▶ [Exercise directions]: Below are some records; return each one exactly.

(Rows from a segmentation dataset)

------------

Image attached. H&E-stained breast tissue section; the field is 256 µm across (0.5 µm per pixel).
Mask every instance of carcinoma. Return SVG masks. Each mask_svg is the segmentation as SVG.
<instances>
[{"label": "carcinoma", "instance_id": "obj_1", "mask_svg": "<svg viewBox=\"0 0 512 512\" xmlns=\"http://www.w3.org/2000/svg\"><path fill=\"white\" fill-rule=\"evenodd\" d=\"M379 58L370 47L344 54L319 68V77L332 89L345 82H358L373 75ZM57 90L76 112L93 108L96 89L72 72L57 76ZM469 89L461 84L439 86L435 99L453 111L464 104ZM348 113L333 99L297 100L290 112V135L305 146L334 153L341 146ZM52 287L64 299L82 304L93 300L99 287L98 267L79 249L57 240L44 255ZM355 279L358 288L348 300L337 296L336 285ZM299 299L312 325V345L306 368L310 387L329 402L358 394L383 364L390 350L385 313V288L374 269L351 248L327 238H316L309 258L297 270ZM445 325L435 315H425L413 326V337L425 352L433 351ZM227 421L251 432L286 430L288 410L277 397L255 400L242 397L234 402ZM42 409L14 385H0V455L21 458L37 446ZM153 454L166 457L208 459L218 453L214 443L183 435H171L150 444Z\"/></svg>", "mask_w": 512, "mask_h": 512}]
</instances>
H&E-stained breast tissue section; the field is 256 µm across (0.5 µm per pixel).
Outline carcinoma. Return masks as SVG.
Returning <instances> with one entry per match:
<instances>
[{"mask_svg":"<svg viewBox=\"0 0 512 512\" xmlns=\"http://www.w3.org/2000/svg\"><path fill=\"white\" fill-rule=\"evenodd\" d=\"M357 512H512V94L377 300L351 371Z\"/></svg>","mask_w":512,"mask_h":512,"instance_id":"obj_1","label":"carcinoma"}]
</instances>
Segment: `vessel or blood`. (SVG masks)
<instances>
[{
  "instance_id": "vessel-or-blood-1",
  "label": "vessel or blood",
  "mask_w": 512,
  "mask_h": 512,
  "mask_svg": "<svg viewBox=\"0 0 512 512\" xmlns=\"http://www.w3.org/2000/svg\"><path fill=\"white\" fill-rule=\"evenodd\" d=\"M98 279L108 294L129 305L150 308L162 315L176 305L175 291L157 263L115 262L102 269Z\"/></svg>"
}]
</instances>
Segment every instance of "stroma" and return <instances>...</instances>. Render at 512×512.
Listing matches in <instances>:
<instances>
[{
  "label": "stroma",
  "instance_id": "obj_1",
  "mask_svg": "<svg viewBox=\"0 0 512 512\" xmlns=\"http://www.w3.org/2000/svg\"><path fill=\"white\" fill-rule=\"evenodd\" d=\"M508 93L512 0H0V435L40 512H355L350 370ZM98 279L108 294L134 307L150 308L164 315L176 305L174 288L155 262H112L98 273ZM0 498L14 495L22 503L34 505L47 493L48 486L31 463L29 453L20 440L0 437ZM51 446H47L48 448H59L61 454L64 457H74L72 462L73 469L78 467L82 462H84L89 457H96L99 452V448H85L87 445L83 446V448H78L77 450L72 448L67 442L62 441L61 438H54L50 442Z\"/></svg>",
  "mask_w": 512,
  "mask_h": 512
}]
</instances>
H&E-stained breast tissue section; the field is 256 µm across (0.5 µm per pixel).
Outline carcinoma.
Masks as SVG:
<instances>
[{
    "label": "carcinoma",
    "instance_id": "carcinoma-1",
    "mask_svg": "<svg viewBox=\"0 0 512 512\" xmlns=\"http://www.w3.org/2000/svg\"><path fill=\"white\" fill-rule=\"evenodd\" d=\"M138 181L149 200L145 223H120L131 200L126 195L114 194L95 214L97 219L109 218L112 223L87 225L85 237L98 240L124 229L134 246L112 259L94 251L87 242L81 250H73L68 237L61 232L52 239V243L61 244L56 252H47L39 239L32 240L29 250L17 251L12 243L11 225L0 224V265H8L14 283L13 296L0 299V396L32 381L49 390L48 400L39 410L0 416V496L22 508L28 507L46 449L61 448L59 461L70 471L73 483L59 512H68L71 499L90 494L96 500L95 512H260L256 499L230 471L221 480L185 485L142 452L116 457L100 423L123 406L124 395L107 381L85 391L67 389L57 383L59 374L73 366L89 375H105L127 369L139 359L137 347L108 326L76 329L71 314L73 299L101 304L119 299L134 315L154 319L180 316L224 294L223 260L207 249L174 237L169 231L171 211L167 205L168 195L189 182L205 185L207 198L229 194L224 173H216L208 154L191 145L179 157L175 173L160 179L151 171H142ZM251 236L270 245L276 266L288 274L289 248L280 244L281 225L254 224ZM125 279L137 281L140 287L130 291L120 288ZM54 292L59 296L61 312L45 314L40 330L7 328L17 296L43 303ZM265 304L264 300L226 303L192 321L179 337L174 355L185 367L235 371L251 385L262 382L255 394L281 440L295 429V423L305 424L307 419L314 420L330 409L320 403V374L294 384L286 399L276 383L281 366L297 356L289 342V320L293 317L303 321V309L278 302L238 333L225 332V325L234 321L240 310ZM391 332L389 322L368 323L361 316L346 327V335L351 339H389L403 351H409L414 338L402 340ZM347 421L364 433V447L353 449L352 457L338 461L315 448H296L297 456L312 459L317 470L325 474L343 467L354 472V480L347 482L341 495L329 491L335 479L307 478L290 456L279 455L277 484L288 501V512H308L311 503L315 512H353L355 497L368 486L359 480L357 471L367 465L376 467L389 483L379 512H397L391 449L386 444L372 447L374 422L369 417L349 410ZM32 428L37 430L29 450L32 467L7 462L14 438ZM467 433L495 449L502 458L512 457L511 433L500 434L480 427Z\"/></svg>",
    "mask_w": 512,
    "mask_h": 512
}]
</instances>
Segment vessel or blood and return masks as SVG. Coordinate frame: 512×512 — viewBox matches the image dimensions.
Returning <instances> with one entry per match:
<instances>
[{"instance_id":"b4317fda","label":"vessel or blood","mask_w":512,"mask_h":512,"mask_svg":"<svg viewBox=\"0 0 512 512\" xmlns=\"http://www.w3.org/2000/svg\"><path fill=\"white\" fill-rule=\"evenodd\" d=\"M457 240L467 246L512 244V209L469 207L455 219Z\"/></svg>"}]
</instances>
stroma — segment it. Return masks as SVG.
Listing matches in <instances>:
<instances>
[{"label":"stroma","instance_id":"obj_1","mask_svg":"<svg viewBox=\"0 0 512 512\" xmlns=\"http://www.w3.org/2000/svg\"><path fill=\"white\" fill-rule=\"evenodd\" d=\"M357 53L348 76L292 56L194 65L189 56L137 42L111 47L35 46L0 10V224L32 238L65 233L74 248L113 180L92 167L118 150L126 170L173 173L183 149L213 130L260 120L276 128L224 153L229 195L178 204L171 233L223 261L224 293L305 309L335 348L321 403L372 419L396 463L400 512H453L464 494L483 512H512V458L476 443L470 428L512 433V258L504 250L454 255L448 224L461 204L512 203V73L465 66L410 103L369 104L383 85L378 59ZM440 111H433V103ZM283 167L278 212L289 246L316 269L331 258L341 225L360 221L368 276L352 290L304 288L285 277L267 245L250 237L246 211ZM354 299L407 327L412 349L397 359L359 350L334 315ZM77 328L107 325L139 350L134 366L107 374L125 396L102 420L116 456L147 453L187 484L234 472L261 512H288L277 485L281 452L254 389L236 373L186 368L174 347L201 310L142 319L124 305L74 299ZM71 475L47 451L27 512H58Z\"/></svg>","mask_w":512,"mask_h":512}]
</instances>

------------

▶ [Task output]:
Image attached. H&E-stained breast tissue section; the field is 256 µm across (0.5 µm per pixel).
Mask every instance of carcinoma. Return SVG masks. Each mask_svg is the segmentation as SVG.
<instances>
[{"label": "carcinoma", "instance_id": "obj_1", "mask_svg": "<svg viewBox=\"0 0 512 512\" xmlns=\"http://www.w3.org/2000/svg\"><path fill=\"white\" fill-rule=\"evenodd\" d=\"M379 58L370 47L344 54L319 68V77L332 89L345 82H358L373 75ZM57 90L76 112L93 108L96 89L72 72L57 76ZM469 89L461 84L439 86L435 99L453 111L464 104ZM348 113L333 99L297 100L290 112V135L305 146L334 153L341 146ZM52 287L64 299L82 304L93 300L99 287L98 267L79 249L57 240L44 255ZM355 279L358 288L348 300L337 296L336 285ZM299 299L312 325V345L306 368L310 387L329 402L358 394L383 364L390 350L385 313V288L374 269L351 248L327 238H316L309 258L297 270ZM445 325L435 315H425L413 326V337L425 352L433 351ZM227 421L251 432L286 430L288 410L277 397L255 400L242 397L234 402ZM42 409L14 385H0V455L21 458L37 446ZM153 454L166 457L208 459L218 453L214 443L183 435H171L150 444Z\"/></svg>", "mask_w": 512, "mask_h": 512}]
</instances>
H&E-stained breast tissue section; the field is 256 µm across (0.5 µm per pixel).
Outline carcinoma. Return masks as SVG.
Returning <instances> with one entry per match:
<instances>
[{"mask_svg":"<svg viewBox=\"0 0 512 512\" xmlns=\"http://www.w3.org/2000/svg\"><path fill=\"white\" fill-rule=\"evenodd\" d=\"M357 512H512V94L377 300L351 371Z\"/></svg>","mask_w":512,"mask_h":512,"instance_id":"obj_1","label":"carcinoma"}]
</instances>
Segment: `vessel or blood`. (SVG masks)
<instances>
[{
  "instance_id": "vessel-or-blood-1",
  "label": "vessel or blood",
  "mask_w": 512,
  "mask_h": 512,
  "mask_svg": "<svg viewBox=\"0 0 512 512\" xmlns=\"http://www.w3.org/2000/svg\"><path fill=\"white\" fill-rule=\"evenodd\" d=\"M98 279L108 294L129 305L150 308L162 315L176 305L175 291L157 263L115 262L102 269Z\"/></svg>"
}]
</instances>
Segment every instance of "stroma" and return <instances>...</instances>. Render at 512×512.
Listing matches in <instances>:
<instances>
[{
  "label": "stroma",
  "instance_id": "obj_1",
  "mask_svg": "<svg viewBox=\"0 0 512 512\" xmlns=\"http://www.w3.org/2000/svg\"><path fill=\"white\" fill-rule=\"evenodd\" d=\"M508 93L512 0H0V435L40 512H355L350 370ZM98 279L108 294L134 307L150 308L164 315L176 305L174 288L155 262H112L98 273ZM0 498L14 495L22 503L34 505L47 493L48 486L31 463L29 453L20 440L0 437ZM51 446H47L48 448H59L61 454L64 457H74L72 462L73 469L78 467L82 462H84L89 457H96L99 452V448H85L87 445L83 446V448H78L77 450L72 448L67 442L62 441L61 438H54L50 442Z\"/></svg>",
  "mask_w": 512,
  "mask_h": 512
}]
</instances>
H&E-stained breast tissue section; the field is 256 µm across (0.5 µm per pixel).
Outline carcinoma.
Masks as SVG:
<instances>
[{
    "label": "carcinoma",
    "instance_id": "carcinoma-1",
    "mask_svg": "<svg viewBox=\"0 0 512 512\" xmlns=\"http://www.w3.org/2000/svg\"><path fill=\"white\" fill-rule=\"evenodd\" d=\"M138 181L149 200L145 223H120L131 200L126 195L114 194L95 214L97 219L109 218L112 223L87 225L85 237L98 240L124 229L134 246L112 259L94 251L87 242L81 250H73L68 237L61 232L52 239V243L61 244L56 252H47L39 239L32 240L29 250L17 251L12 243L11 225L0 224V265H8L14 283L13 296L0 299V396L32 381L49 390L48 400L39 410L0 416V496L22 508L28 507L46 449L61 448L59 461L70 471L73 483L59 512H68L71 499L90 494L96 500L95 512H260L256 499L230 471L221 480L185 485L142 452L116 457L100 423L123 406L124 395L107 381L85 391L67 389L57 383L59 374L73 366L89 375H105L127 369L139 359L137 347L108 326L76 329L71 314L73 299L101 304L119 299L134 315L154 319L180 316L224 294L223 260L207 249L174 237L169 231L171 211L167 205L168 195L189 182L205 185L207 198L229 194L224 173H216L208 154L191 145L179 157L175 173L160 179L151 171H142ZM251 236L270 245L276 266L288 274L289 248L280 244L281 225L254 224ZM125 279L137 281L140 287L130 291L120 288ZM54 292L59 296L61 312L45 314L40 330L7 328L17 296L43 303ZM265 304L264 300L226 303L192 321L179 337L174 355L185 367L235 371L251 385L262 382L255 394L281 440L295 429V423L305 424L307 419L314 420L330 409L320 403V374L294 384L286 399L276 383L281 366L297 356L289 342V320L293 317L303 321V309L278 302L238 333L225 332V325L234 321L240 310ZM391 332L389 322L368 323L361 316L346 327V335L351 339H389L403 351H409L414 338L402 340ZM347 421L364 433V447L353 449L352 457L338 461L315 448H296L297 456L312 459L317 470L325 474L343 467L354 472V480L347 482L341 495L329 491L335 479L307 478L290 456L279 455L277 484L288 501V512H308L311 503L315 512H353L355 497L368 486L359 480L357 471L367 465L376 467L389 483L379 512H397L391 449L386 444L372 447L374 422L369 417L349 410ZM32 428L37 430L29 450L32 467L7 462L14 438ZM467 433L495 449L502 458L512 457L511 433L500 434L480 427Z\"/></svg>",
    "mask_w": 512,
    "mask_h": 512
}]
</instances>
Segment vessel or blood and return masks as SVG. Coordinate frame: 512×512 — viewBox matches the image dimensions.
Returning <instances> with one entry per match:
<instances>
[{"instance_id":"b4317fda","label":"vessel or blood","mask_w":512,"mask_h":512,"mask_svg":"<svg viewBox=\"0 0 512 512\" xmlns=\"http://www.w3.org/2000/svg\"><path fill=\"white\" fill-rule=\"evenodd\" d=\"M457 240L467 246L512 244V209L469 207L455 219Z\"/></svg>"}]
</instances>
stroma — segment it. Return masks as SVG.
Listing matches in <instances>:
<instances>
[{"label":"stroma","instance_id":"obj_1","mask_svg":"<svg viewBox=\"0 0 512 512\" xmlns=\"http://www.w3.org/2000/svg\"><path fill=\"white\" fill-rule=\"evenodd\" d=\"M357 53L348 76L292 56L194 65L189 56L137 42L111 47L35 46L0 10V224L32 238L65 233L74 248L113 180L92 167L118 150L126 170L173 173L183 149L213 130L260 120L276 128L224 153L229 195L178 204L171 233L223 261L224 293L305 309L335 348L321 403L372 419L396 463L400 512H453L464 494L483 512H512V458L476 443L470 428L512 433V258L504 250L454 255L448 224L461 204L512 203V73L465 66L410 103L369 104L383 85L378 59ZM440 111H433V103ZM283 167L278 212L289 246L316 269L331 258L341 225L360 221L368 276L352 290L304 288L285 277L267 245L250 237L246 211ZM354 299L407 327L412 349L397 359L359 350L334 315ZM77 328L107 325L139 350L134 366L107 374L125 396L102 420L116 456L147 453L187 484L234 472L261 512H288L277 485L281 452L254 389L236 373L186 368L174 347L201 310L142 319L124 305L74 299ZM71 475L47 451L27 512H58Z\"/></svg>","mask_w":512,"mask_h":512}]
</instances>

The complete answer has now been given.